- Work item
Beginning at the first line of the data, print each line exactly, stopping after the line that contains "D3: schottky BAT54".

- Available records
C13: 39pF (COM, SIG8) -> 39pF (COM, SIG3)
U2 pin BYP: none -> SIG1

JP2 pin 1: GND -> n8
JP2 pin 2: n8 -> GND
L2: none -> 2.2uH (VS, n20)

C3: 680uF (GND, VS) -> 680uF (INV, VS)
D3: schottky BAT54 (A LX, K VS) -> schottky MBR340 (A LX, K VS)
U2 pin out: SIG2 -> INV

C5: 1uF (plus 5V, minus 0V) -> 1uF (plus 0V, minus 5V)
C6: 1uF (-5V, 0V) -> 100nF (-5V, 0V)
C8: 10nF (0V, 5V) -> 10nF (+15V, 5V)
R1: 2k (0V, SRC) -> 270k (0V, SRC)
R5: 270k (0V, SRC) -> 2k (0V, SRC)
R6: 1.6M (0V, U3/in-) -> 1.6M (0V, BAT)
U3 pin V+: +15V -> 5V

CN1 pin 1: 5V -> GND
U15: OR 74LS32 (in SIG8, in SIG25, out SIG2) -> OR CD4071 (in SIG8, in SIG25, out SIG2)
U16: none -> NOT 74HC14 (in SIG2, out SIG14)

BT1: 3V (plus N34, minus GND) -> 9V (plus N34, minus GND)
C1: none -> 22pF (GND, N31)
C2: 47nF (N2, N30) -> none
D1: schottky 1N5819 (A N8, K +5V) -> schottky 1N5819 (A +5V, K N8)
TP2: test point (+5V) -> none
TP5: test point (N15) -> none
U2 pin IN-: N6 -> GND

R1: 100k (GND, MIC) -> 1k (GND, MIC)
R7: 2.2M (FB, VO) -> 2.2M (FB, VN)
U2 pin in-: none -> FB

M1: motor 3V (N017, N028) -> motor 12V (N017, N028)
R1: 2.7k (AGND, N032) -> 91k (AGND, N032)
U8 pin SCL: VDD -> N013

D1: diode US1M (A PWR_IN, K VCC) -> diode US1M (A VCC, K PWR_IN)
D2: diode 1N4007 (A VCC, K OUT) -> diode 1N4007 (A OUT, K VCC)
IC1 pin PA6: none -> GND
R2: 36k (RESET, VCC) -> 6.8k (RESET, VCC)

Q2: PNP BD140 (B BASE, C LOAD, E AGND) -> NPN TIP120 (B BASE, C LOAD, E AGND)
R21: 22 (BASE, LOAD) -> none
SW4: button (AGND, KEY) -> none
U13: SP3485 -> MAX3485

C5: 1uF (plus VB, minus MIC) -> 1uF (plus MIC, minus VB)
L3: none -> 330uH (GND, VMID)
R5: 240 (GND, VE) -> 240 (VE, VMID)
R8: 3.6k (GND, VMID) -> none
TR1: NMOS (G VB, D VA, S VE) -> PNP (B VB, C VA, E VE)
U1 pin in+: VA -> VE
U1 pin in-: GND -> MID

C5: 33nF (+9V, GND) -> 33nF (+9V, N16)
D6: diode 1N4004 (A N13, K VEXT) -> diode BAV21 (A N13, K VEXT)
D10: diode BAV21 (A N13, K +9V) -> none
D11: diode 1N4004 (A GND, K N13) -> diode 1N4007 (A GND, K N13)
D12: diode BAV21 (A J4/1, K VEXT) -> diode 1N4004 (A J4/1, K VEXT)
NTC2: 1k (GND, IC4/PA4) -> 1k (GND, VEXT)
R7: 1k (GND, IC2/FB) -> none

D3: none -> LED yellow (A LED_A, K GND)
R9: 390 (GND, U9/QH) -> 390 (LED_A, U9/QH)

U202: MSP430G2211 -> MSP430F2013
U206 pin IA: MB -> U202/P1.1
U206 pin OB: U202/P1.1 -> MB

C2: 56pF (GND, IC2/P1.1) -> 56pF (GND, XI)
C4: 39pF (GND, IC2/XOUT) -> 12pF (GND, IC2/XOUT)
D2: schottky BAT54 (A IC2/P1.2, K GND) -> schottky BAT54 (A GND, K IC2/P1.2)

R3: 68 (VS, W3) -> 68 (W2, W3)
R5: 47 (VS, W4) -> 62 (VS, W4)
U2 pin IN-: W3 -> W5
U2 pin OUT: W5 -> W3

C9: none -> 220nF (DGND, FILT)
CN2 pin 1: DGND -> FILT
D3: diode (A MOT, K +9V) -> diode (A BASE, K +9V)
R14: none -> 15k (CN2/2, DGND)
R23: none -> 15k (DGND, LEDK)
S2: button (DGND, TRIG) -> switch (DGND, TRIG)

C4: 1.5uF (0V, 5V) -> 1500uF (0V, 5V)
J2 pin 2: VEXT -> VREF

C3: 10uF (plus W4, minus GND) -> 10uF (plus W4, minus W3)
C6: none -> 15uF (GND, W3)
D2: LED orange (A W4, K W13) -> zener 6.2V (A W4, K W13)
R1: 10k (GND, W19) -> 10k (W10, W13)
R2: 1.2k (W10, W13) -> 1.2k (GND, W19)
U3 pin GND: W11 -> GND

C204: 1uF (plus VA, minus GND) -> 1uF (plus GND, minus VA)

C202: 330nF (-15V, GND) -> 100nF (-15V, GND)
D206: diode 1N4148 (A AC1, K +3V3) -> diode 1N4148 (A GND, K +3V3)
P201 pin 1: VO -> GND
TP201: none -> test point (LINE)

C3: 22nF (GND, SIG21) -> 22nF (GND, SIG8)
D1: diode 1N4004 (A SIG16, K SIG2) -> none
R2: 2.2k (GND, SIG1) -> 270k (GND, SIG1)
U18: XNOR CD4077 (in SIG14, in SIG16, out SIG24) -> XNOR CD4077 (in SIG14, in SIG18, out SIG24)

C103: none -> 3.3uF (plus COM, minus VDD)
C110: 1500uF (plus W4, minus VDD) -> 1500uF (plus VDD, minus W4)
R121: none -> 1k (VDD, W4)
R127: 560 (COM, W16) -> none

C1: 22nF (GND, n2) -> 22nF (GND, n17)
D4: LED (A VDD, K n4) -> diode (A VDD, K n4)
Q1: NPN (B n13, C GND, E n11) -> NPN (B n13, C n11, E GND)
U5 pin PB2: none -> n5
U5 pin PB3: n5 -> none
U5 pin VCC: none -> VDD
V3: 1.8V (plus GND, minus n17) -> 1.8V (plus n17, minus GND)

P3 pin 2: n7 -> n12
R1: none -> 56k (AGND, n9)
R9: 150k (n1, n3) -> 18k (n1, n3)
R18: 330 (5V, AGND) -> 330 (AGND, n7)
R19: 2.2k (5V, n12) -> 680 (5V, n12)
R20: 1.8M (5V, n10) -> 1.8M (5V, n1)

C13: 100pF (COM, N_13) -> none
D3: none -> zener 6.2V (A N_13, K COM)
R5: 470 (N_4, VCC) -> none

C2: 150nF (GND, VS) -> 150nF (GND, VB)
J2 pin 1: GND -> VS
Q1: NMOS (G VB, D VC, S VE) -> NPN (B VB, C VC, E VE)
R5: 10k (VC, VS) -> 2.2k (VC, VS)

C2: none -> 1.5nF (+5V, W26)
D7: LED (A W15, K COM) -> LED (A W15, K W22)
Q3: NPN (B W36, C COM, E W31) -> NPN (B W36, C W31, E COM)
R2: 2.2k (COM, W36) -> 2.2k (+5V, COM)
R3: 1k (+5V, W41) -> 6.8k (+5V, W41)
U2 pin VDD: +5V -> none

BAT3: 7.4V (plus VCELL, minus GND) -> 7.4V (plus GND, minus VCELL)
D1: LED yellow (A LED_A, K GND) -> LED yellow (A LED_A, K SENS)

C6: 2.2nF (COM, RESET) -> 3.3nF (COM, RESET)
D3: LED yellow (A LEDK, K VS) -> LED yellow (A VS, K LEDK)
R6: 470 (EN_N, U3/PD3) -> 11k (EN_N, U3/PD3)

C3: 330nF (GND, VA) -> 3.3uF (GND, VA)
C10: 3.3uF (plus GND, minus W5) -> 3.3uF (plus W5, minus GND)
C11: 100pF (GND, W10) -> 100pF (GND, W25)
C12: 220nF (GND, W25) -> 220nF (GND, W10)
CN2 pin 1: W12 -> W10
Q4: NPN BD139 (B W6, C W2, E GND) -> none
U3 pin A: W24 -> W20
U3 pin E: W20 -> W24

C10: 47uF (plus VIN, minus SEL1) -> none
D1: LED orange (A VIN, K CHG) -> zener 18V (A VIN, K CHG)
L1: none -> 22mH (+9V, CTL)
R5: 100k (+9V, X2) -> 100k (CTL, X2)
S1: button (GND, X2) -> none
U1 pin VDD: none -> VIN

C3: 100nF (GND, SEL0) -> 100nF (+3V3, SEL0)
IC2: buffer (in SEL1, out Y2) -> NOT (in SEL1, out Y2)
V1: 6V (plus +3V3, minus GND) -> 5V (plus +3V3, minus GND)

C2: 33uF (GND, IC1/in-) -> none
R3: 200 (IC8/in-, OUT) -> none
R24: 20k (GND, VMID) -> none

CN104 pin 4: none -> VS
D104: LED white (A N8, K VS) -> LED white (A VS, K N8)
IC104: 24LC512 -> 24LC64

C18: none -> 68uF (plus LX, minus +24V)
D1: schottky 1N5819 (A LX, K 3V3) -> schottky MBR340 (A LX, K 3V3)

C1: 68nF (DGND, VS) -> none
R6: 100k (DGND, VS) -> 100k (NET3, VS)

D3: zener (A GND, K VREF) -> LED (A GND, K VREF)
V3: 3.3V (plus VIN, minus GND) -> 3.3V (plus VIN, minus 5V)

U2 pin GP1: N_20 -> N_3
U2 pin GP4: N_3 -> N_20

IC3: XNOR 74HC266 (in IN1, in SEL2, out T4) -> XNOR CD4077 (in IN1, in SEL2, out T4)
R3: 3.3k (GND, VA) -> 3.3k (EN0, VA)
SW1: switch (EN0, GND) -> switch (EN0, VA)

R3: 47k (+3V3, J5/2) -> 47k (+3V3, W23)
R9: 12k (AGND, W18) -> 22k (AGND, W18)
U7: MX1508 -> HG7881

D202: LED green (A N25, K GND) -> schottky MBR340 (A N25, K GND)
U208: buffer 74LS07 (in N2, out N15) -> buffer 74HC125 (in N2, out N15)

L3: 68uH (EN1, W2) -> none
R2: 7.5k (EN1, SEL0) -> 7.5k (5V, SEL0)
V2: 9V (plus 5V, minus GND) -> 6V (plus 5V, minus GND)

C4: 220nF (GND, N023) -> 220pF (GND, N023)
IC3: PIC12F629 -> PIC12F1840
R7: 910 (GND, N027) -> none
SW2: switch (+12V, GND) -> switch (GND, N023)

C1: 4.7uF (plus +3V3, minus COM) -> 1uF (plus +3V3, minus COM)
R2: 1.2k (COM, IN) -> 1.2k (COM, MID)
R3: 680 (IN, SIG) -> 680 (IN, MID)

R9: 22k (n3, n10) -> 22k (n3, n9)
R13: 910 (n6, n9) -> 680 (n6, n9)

- Response to this task
C13: 39pF (COM, SIG8) -> 39pF (COM, SIG3)
U2 pin BYP: none -> SIG1

JP2 pin 1: GND -> n8
JP2 pin 2: n8 -> GND
L2: none -> 2.2uH (VS, n20)

C3: 680uF (GND, VS) -> 680uF (INV, VS)
D3: schottky BAT54 (A LX, K VS) -> schottky MBR340 (A LX, K VS)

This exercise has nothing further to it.